The data Block Start
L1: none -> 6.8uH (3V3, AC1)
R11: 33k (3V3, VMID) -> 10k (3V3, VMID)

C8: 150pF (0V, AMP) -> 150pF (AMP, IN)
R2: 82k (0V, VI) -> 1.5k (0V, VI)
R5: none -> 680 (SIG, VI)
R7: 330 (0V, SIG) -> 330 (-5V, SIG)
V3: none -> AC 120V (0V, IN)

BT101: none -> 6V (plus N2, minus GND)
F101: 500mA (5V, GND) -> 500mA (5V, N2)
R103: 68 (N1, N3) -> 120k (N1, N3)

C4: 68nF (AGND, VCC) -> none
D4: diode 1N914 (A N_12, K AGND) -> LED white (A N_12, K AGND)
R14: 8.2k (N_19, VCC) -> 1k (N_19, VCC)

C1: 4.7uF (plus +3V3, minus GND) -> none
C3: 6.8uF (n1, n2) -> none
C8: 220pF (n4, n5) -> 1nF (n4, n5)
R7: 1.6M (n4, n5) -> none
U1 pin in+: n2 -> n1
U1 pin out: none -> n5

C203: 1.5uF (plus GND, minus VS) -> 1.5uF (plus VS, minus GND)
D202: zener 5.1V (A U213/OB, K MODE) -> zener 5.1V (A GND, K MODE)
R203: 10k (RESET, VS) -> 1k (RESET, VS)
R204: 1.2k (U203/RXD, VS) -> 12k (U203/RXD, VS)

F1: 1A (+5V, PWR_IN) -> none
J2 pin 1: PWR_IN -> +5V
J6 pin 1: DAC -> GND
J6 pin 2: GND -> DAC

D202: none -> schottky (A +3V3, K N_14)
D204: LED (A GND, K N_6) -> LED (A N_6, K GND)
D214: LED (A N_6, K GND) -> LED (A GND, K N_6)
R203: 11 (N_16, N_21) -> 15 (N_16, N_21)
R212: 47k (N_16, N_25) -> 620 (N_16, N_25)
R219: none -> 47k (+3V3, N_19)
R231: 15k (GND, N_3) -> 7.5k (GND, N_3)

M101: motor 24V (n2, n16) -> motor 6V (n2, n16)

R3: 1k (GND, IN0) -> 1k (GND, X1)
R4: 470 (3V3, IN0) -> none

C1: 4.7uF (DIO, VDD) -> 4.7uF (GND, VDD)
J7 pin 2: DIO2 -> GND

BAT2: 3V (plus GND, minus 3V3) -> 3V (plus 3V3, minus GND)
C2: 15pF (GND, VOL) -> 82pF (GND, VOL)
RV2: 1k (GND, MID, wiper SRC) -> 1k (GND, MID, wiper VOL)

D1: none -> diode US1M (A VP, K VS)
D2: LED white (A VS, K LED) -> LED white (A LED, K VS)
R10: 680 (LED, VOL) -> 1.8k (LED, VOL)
The data Block End
Wherever the word "AGND" turns up in a line of the entries above, copy that line.

C4: 68nF (AGND, VCC) -> none
D4: diode 1N914 (A N_12, K AGND) -> LED white (A N_12, K AGND)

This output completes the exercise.